# WORK TASK:
Return every line from the one with "Someone put down the purple soap" through the one with "Someone carried the golden nut", inclusive, exactly as it appears below.

# DATA FOR REVIEW:
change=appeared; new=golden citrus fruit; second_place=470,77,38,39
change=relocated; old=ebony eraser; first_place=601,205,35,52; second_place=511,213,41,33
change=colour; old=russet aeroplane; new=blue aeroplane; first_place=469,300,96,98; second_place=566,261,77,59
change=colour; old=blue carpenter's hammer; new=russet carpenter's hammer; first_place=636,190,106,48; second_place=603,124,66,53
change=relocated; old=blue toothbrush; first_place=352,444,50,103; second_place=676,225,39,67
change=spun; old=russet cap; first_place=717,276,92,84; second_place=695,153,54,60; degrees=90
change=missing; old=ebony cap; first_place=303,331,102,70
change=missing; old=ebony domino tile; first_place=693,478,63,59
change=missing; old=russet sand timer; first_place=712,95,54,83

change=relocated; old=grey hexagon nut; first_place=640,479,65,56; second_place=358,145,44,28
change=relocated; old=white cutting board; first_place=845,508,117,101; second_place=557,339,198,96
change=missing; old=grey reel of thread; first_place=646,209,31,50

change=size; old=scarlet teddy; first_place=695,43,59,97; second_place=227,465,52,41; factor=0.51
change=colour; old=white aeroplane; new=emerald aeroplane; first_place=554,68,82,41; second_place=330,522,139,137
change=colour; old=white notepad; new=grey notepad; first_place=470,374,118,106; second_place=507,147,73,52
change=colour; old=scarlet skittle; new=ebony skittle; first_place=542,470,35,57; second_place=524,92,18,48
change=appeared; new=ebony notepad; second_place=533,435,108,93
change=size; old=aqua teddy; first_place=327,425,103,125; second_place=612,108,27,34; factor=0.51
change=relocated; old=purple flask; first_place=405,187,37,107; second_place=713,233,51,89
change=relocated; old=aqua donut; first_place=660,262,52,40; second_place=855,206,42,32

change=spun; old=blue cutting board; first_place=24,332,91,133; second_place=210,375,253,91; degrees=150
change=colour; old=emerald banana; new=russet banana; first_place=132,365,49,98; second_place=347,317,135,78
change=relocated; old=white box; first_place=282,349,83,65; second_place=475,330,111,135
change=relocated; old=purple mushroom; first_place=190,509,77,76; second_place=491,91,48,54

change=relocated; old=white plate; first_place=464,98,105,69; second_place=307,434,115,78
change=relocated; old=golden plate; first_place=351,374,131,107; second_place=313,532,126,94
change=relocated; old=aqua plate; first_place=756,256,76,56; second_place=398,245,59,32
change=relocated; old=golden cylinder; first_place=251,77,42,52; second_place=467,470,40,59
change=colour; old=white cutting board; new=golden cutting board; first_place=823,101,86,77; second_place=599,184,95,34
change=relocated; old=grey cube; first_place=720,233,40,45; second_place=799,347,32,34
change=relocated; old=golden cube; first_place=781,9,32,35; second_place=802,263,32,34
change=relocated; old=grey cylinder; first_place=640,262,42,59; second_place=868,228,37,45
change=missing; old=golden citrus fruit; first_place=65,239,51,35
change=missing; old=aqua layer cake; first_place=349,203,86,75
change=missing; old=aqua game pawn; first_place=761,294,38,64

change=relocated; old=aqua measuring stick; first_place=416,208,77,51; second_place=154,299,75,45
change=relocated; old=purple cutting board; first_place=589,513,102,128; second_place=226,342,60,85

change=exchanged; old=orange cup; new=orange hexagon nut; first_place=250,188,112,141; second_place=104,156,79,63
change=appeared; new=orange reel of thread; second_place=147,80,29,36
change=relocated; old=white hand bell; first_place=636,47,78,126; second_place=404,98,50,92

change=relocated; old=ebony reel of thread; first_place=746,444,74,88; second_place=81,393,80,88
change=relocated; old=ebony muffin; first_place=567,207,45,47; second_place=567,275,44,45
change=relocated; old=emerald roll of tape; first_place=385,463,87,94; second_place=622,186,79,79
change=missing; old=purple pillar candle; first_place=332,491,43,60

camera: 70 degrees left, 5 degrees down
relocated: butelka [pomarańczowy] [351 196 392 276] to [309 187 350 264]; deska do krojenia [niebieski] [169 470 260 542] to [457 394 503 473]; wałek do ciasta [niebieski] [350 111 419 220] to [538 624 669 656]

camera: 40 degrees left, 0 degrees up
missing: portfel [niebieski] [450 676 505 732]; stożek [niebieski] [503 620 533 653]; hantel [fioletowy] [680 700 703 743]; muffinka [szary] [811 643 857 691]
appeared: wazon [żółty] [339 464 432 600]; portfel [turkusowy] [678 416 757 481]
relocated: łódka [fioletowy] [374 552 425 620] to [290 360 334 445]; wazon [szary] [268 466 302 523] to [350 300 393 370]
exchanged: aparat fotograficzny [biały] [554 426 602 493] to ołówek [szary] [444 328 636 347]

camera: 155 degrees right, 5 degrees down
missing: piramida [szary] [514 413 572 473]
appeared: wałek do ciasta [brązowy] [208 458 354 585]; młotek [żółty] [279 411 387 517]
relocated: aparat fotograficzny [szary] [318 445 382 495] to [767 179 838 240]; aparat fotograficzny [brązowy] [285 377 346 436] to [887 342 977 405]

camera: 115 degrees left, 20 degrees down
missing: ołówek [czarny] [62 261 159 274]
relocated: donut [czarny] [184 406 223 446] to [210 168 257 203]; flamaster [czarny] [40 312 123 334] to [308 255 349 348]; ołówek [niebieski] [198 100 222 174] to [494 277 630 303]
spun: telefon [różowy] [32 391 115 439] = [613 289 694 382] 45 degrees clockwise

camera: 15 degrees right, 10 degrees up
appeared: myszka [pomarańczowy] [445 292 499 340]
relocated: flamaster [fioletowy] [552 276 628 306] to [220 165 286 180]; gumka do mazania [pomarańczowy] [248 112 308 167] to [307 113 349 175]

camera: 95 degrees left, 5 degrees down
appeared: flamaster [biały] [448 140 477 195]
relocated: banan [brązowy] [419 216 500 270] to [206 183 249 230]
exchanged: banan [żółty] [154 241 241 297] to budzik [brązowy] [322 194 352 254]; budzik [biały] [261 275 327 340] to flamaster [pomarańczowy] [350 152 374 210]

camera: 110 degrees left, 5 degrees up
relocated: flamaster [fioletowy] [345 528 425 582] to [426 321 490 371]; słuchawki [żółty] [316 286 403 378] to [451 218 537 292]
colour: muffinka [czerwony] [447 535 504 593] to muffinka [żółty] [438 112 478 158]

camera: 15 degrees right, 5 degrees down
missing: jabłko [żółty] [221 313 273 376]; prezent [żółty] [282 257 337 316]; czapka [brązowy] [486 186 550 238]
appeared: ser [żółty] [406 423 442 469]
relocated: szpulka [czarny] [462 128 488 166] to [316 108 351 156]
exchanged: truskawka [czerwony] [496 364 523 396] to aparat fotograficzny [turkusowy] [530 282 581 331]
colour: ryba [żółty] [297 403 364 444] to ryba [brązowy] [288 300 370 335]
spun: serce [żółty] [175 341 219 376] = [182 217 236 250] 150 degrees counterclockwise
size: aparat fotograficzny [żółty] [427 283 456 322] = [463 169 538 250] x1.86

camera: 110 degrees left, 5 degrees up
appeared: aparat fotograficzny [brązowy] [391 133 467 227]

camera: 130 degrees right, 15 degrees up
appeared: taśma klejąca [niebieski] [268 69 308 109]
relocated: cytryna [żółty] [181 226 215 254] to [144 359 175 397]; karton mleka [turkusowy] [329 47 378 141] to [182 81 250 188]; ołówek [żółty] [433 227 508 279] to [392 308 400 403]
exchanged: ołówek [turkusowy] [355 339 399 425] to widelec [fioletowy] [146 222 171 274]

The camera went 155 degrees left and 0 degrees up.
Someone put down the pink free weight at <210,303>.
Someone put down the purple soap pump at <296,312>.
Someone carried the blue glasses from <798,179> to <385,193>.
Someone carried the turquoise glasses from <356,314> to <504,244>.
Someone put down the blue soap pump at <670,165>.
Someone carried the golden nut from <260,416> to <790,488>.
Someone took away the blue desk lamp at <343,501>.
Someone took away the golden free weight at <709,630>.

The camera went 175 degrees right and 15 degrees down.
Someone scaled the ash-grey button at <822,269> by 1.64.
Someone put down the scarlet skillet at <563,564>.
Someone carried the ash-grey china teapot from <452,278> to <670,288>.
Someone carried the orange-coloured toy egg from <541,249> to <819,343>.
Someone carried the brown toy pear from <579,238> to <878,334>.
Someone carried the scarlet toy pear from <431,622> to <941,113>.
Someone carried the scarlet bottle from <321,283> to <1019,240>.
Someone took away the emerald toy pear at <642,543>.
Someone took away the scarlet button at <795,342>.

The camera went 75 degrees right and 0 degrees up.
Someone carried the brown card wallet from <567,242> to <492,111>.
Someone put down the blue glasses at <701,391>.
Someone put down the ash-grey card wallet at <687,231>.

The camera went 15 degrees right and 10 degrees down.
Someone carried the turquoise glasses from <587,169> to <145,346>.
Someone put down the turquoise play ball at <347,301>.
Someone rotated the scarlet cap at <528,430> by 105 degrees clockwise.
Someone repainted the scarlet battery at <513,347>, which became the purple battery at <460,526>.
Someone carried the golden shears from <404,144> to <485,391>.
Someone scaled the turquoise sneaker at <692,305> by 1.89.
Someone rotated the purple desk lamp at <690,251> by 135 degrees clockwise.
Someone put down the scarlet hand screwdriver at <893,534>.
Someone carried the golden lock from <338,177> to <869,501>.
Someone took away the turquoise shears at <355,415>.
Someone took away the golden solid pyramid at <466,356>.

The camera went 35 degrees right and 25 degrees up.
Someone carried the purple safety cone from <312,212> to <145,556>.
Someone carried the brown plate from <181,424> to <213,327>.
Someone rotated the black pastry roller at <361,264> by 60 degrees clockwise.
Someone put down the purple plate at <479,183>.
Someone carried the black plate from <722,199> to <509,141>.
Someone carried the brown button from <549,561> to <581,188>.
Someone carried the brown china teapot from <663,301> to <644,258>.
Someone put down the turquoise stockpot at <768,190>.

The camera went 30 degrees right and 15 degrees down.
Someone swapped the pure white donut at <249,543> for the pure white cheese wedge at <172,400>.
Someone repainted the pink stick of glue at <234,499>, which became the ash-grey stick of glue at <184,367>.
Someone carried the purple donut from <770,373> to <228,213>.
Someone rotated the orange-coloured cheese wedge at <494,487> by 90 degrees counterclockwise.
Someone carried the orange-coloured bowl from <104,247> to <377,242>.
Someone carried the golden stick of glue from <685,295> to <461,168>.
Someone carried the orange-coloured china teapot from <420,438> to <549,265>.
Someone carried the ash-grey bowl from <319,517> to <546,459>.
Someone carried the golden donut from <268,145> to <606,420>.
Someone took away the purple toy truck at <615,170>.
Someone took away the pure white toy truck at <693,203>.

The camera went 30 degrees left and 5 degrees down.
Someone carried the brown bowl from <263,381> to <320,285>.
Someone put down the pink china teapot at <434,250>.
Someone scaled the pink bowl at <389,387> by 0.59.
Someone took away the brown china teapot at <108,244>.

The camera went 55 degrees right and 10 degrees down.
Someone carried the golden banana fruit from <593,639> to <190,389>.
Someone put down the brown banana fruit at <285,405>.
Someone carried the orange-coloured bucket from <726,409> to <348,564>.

# EXERCISE SOLUTION:
Someone put down the purple soap pump at <296,312>.
Someone carried the blue glasses from <798,179> to <385,193>.
Someone carried the turquoise glasses from <356,314> to <504,244>.
Someone put down the blue soap pump at <670,165>.
Someone carried the golden nut from <260,416> to <790,488>.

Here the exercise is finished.